*Instructions for the task*.
Would you transcribe the whole listing exactly and drop its images?

*Data*.

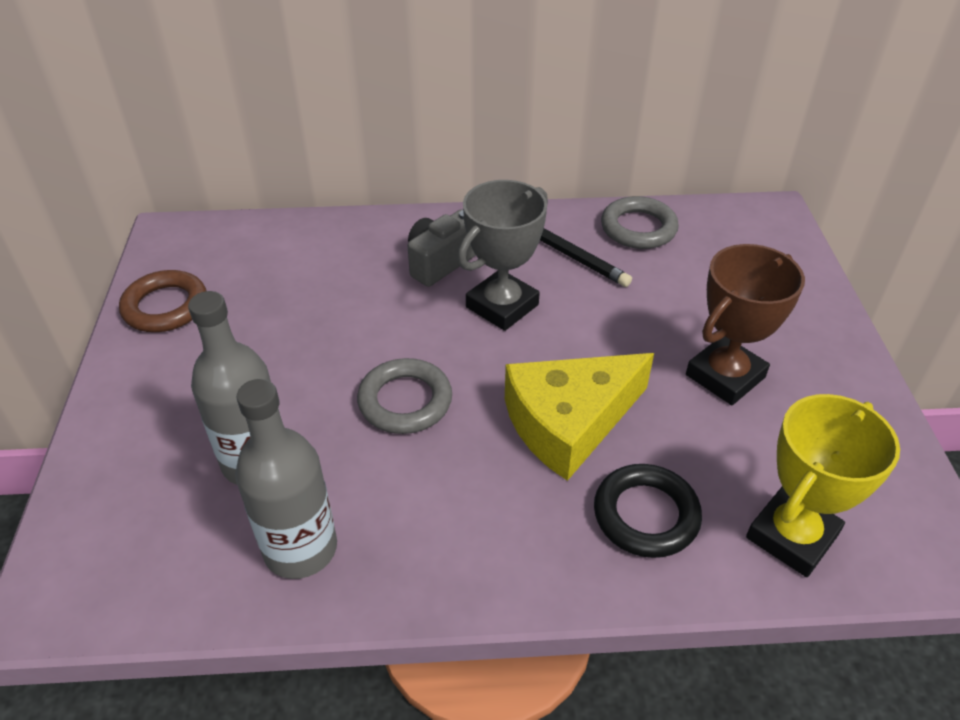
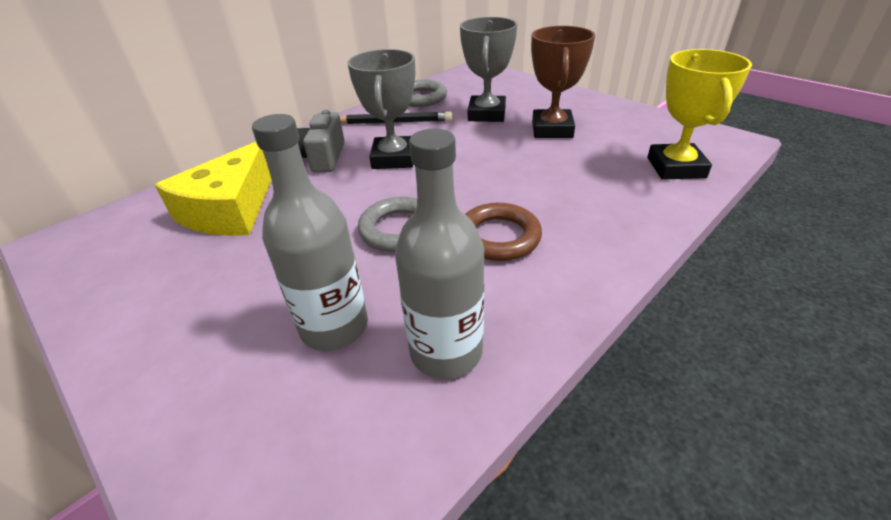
camera: 40 degrees left, 5 degrees down
(165, 307) = (110, 286): brown ring -> brown ring (498, 237)
(569, 422) = (510, 185): yellow cheese -> yellow cheese (231, 209)
(646, 515) = (608, 198): black ring -> none
(680, 302) = (486, 114): none -> grey trophy

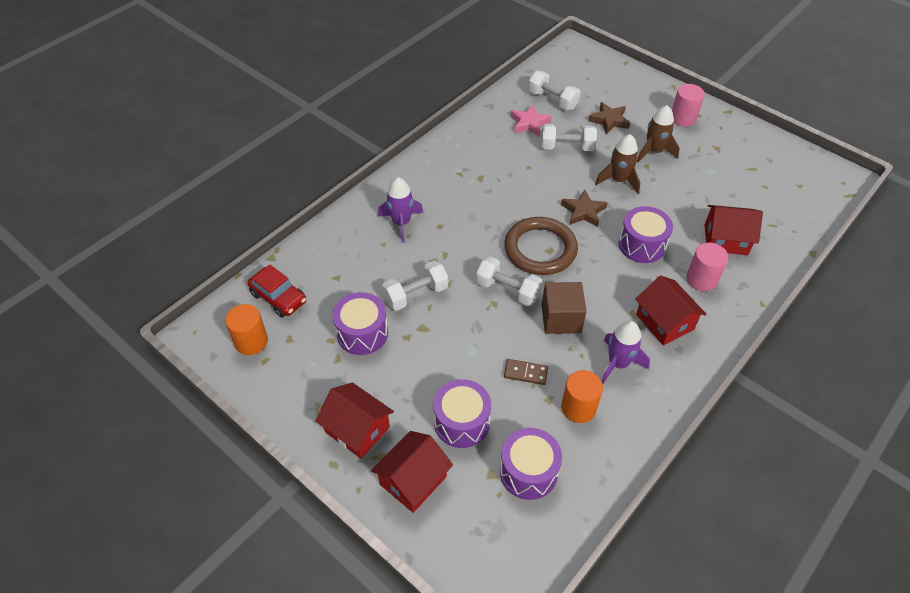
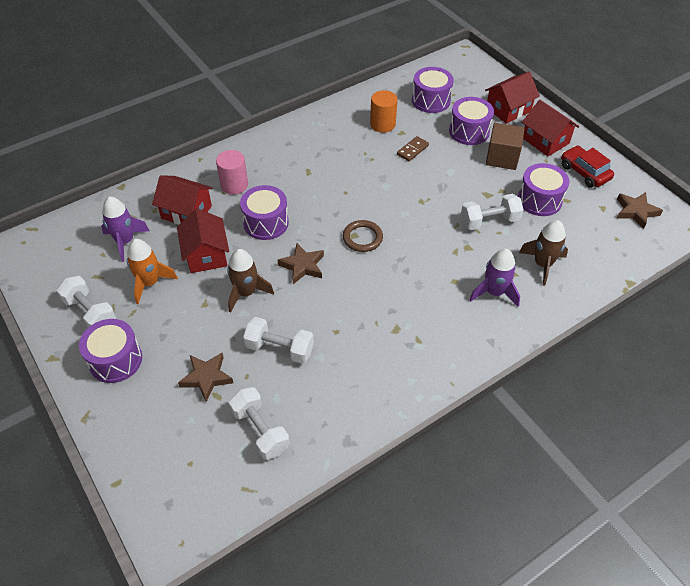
camera: 165 degrees left, 0 degrees up
(251, 341) = (636, 211): orange cylinder -> brown star
(278, 297) = (617, 243): red car -> red car (584, 172)
(507, 290) = (406, 209): white dumbbell -> white dumbbell (90, 313)
(525, 373) = (412, 150): brown domino -> brown domino turned 75 degrees counterclockwise
(529, 123) = (308, 396): pink star -> none
(540, 249) = (362, 238): brown ring -> brown ring, size x0.57
(561, 318) = (369, 179): brown cube -> brown cube (502, 158)
(618, 363) = (340, 143): purple rocket -> purple rocket (125, 241)
(654, 151) = (184, 320): brown rocket -> brown rocket (542, 264)
(664, 322) = (287, 161): red house -> red house (206, 254)
(683, 118) = (115, 360): pink cylinder -> purple drum
(704, 172) = (150, 283): none -> orange rocket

*Result below*.
camera: 40 degrees left, 5 degrees down
(165, 307) = (110, 286): brown ring -> brown ring (498, 237)
(569, 422) = (510, 185): yellow cheese -> yellow cheese (231, 209)
(646, 515) = (608, 198): black ring -> none
(680, 302) = (486, 114): none -> grey trophy

camera: 165 degrees left, 0 degrees up
(251, 341) = (636, 211): orange cylinder -> brown star
(278, 297) = (617, 243): red car -> red car (584, 172)
(507, 290) = (406, 209): white dumbbell -> white dumbbell (90, 313)
(525, 373) = (412, 150): brown domino -> brown domino turned 75 degrees counterclockwise
(529, 123) = (308, 396): pink star -> none
(540, 249) = (362, 238): brown ring -> brown ring, size x0.57
(561, 318) = (369, 179): brown cube -> brown cube (502, 158)
(618, 363) = (340, 143): purple rocket -> purple rocket (125, 241)
(654, 151) = (184, 320): brown rocket -> brown rocket (542, 264)
(664, 322) = (287, 161): red house -> red house (206, 254)
(683, 118) = (115, 360): pink cylinder -> purple drum
(704, 172) = (150, 283): none -> orange rocket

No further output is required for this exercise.